----- Exercise data
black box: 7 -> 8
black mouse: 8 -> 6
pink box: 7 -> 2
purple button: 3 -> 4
----------
----- Exercise data
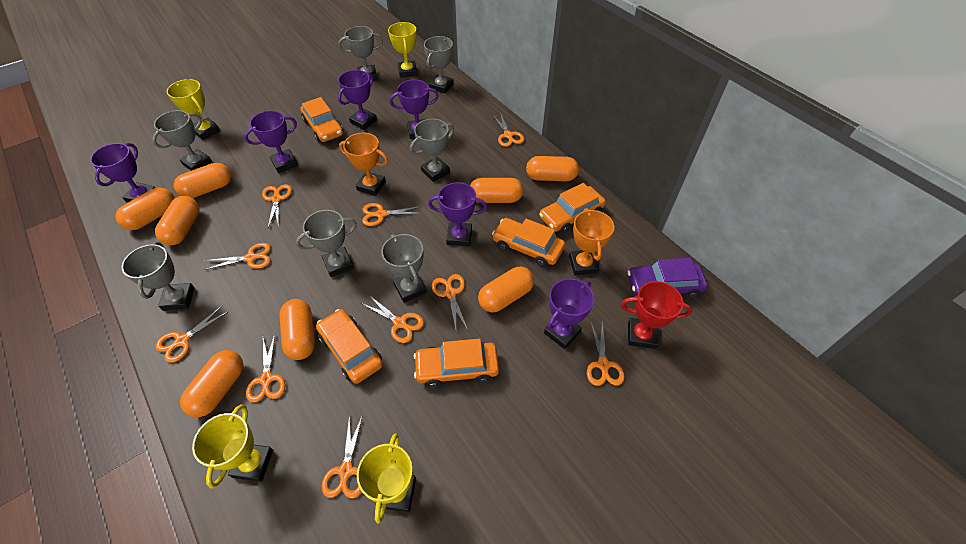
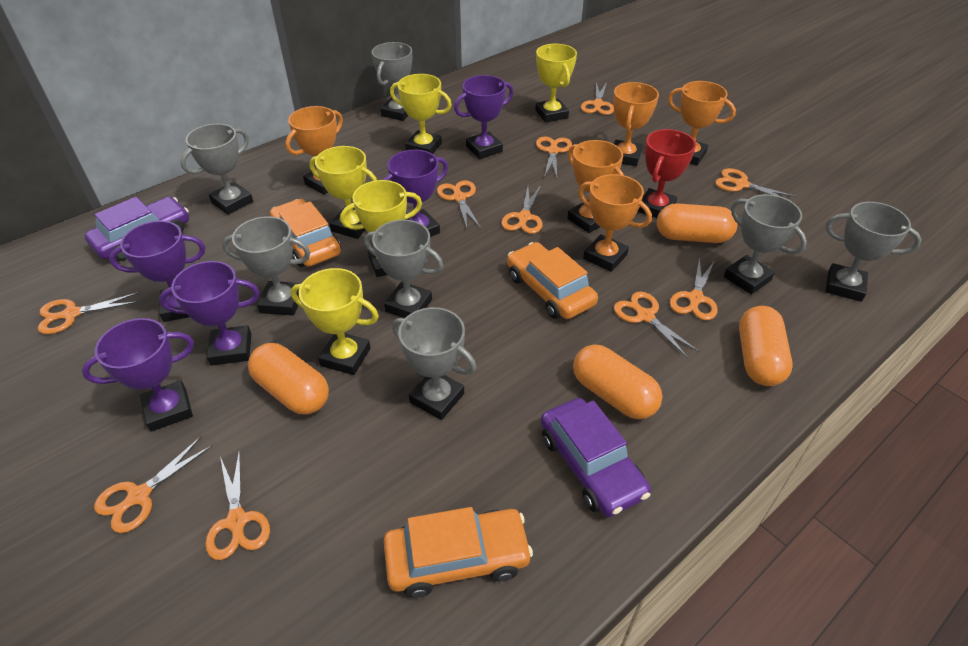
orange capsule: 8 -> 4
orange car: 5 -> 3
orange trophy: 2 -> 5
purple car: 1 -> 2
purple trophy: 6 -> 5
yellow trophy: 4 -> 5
----------
** Problem details **
Please return the lines above that run from the line containing "black box: 7 -> 8" to the line containing "purple button: 3 -> 4", inclusive, exactly and with no other lines.

** The completed task **
black box: 7 -> 8
black mouse: 8 -> 6
pink box: 7 -> 2
purple button: 3 -> 4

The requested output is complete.